→ Your goal
Of all the lines in the records below, copy only those that contain the string "shoe".

→ Materials provided
_ _ _ _ _

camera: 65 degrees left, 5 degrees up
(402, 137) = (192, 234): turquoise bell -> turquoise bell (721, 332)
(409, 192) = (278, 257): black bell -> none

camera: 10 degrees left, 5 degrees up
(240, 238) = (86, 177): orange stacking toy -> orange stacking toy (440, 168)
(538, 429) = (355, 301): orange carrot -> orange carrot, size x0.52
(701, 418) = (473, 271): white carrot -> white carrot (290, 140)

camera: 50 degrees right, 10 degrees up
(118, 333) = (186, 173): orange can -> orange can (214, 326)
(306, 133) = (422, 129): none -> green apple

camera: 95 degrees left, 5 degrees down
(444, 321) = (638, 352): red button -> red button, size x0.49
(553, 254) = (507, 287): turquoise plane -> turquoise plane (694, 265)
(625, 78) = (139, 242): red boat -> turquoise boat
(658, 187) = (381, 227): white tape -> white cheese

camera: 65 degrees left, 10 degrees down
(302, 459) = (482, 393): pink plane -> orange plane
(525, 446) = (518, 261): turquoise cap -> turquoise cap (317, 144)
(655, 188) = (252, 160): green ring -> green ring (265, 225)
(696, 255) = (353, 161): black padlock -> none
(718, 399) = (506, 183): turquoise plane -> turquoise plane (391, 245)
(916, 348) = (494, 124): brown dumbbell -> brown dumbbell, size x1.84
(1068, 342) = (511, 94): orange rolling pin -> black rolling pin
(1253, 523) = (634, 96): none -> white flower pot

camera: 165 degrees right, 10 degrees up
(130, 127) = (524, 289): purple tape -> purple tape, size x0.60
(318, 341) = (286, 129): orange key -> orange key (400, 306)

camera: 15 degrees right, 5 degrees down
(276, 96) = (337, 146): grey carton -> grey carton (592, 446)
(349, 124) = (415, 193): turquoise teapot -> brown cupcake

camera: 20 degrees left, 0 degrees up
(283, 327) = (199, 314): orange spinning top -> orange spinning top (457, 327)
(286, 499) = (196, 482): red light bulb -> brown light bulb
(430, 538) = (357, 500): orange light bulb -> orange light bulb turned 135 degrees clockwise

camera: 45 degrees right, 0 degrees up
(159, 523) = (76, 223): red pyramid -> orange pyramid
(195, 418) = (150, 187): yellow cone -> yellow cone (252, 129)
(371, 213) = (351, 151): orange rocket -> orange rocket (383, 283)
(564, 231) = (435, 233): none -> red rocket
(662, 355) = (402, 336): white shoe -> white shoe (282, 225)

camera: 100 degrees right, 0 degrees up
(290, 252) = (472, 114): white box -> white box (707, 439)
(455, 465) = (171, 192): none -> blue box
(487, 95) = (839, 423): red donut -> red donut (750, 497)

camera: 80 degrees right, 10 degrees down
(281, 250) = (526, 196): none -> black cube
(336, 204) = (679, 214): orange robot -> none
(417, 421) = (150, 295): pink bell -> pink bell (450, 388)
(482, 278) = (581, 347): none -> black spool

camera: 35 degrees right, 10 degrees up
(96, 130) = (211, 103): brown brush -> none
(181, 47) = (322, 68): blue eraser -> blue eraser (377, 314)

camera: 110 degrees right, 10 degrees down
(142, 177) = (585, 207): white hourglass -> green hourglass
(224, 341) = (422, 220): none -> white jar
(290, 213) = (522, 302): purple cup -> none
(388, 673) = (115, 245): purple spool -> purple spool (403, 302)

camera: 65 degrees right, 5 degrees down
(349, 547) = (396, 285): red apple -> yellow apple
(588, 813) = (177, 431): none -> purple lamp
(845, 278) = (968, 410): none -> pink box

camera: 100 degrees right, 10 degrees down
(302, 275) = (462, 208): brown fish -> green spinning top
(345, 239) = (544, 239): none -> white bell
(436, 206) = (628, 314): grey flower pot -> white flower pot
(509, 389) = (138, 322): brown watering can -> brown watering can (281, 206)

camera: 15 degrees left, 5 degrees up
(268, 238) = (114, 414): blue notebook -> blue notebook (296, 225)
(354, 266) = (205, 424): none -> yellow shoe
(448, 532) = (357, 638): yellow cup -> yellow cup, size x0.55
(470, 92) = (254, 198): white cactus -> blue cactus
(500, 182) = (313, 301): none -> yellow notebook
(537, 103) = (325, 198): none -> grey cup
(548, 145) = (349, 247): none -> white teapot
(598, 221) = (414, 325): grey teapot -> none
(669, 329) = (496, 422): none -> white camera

_ _ _ _ _

→ Reply
(662, 355) = (402, 336): white shoe -> white shoe (282, 225)
(354, 266) = (205, 424): none -> yellow shoe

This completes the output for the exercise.